** TRY IT **
What you produce should match the records below precisely, except that images are removed.

** PROVIDED DATA **
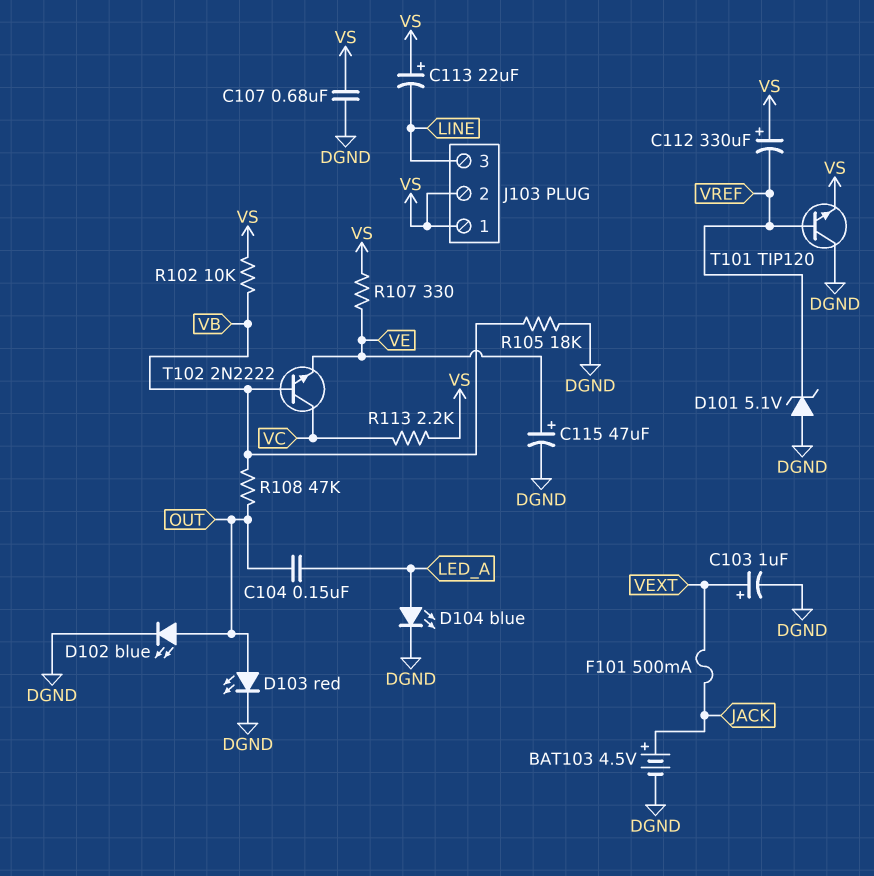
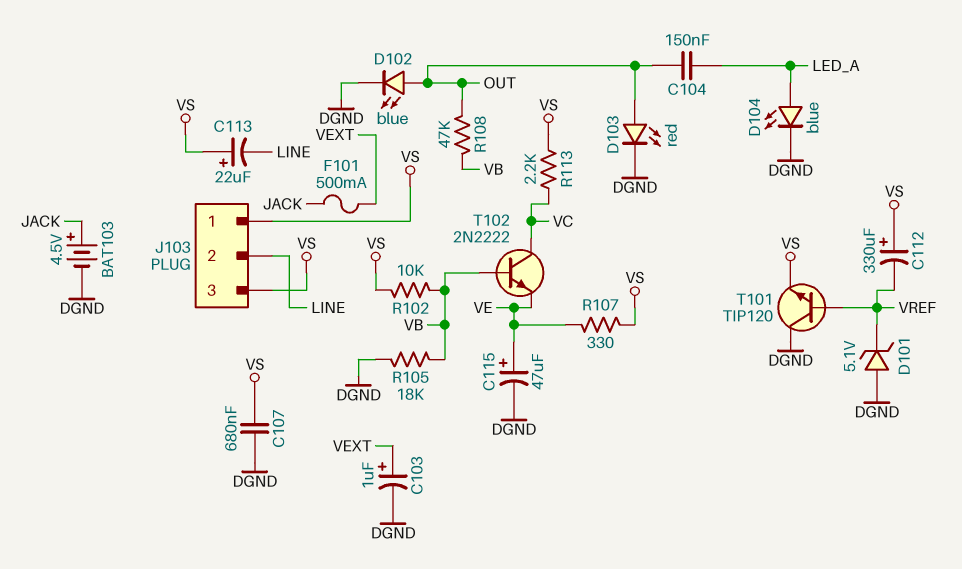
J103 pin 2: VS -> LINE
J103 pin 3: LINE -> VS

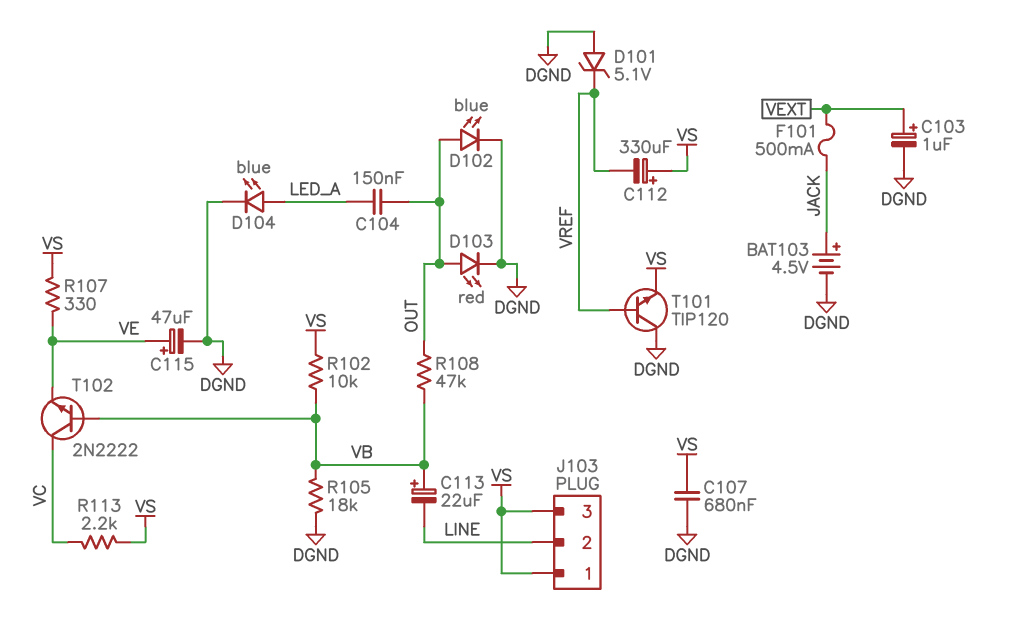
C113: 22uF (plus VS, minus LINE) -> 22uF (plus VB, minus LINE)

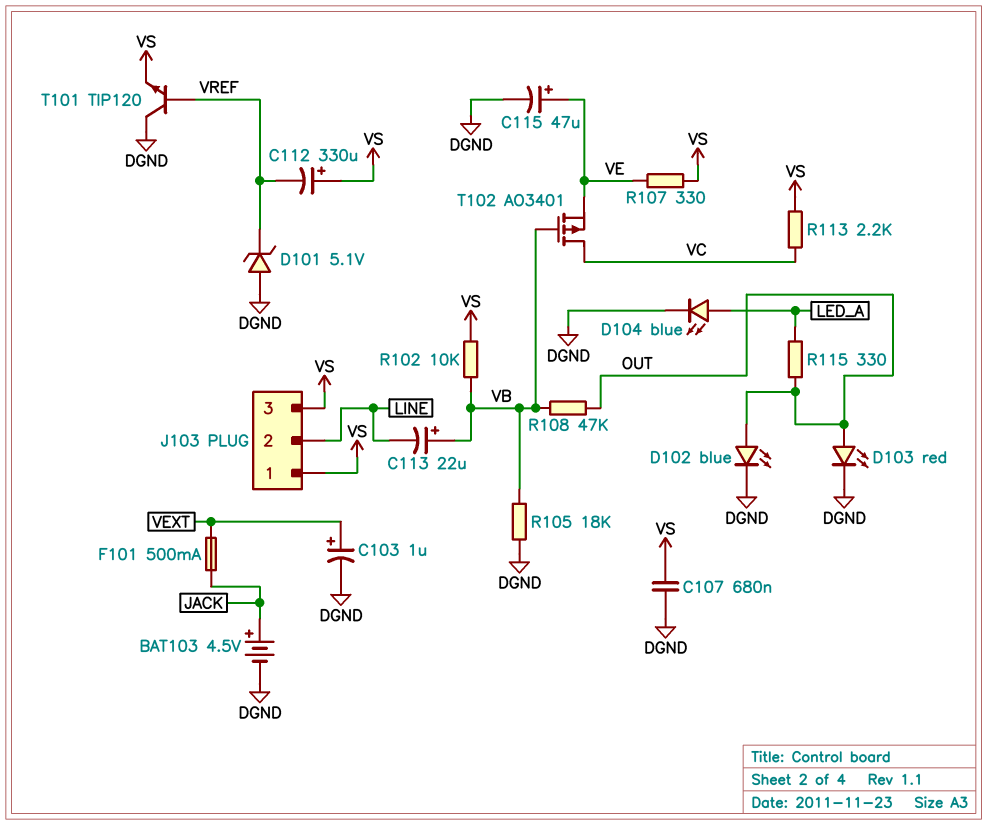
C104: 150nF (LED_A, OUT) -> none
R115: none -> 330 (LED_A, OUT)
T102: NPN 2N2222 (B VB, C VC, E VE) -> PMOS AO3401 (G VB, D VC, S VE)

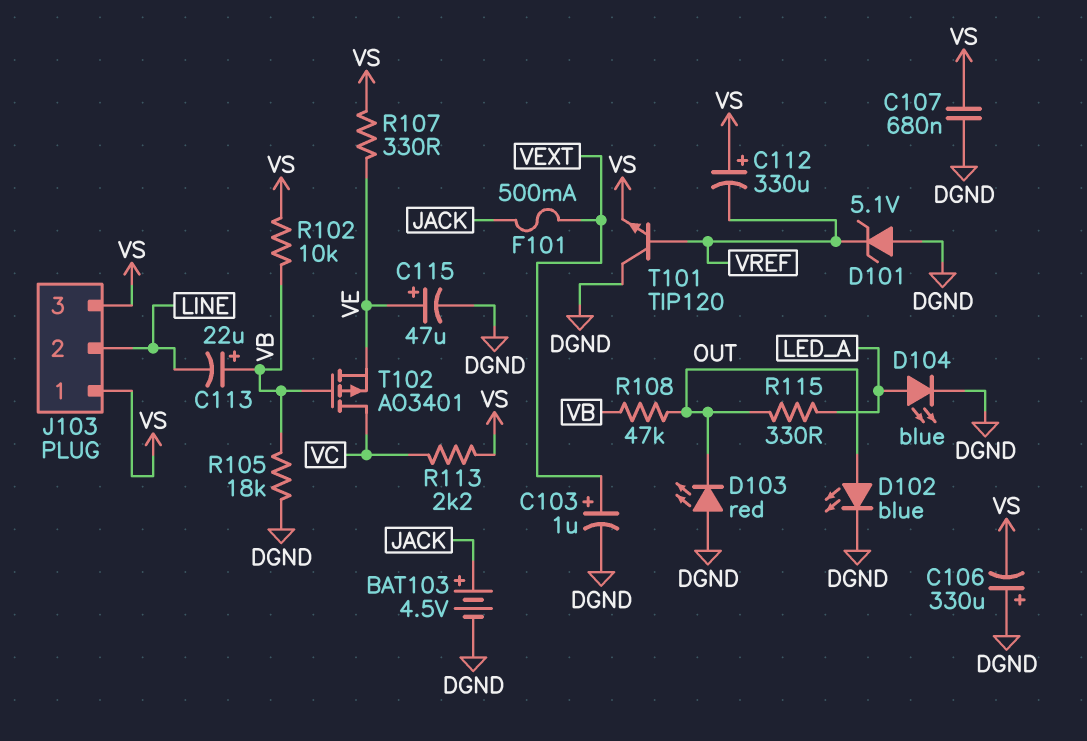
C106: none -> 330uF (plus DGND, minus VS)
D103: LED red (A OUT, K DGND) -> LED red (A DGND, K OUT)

** ANSWER SECTION **
J103 pin 2: VS -> LINE
J103 pin 3: LINE -> VS

C113: 22uF (plus VS, minus LINE) -> 22uF (plus VB, minus LINE)

C104: 150nF (LED_A, OUT) -> none
R115: none -> 330 (LED_A, OUT)
T102: NPN 2N2222 (B VB, C VC, E VE) -> PMOS AO3401 (G VB, D VC, S VE)

C106: none -> 330uF (plus DGND, minus VS)
D103: LED red (A OUT, K DGND) -> LED red (A DGND, K OUT)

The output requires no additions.